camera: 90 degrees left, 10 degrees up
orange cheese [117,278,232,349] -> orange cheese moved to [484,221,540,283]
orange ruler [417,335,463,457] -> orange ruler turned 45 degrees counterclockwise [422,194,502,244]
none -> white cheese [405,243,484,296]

________________

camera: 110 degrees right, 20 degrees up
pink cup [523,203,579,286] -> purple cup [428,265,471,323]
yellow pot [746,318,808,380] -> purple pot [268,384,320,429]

________________

Where a line of the records includes "cheese", copy it.

orange cheese [117,278,232,349] -> orange cheese moved to [484,221,540,283]
none -> white cheese [405,243,484,296]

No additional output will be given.